Activity
The answer should consist of all the records, copied exactly.

Data
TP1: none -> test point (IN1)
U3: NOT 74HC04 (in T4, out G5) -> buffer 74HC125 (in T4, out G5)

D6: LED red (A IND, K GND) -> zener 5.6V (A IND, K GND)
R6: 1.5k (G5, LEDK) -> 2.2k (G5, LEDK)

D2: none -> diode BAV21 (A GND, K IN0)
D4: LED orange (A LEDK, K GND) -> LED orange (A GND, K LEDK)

Output of the exercise
TP1: none -> test point (IN1)
U3: NOT 74HC04 (in T4, out G5) -> buffer 74HC125 (in T4, out G5)

D6: LED red (A IND, K GND) -> zener 5.6V (A IND, K GND)
R6: 1.5k (G5, LEDK) -> 2.2k (G5, LEDK)

D2: none -> diode BAV21 (A GND, K IN0)
D4: LED orange (A LEDK, K GND) -> LED orange (A GND, K LEDK)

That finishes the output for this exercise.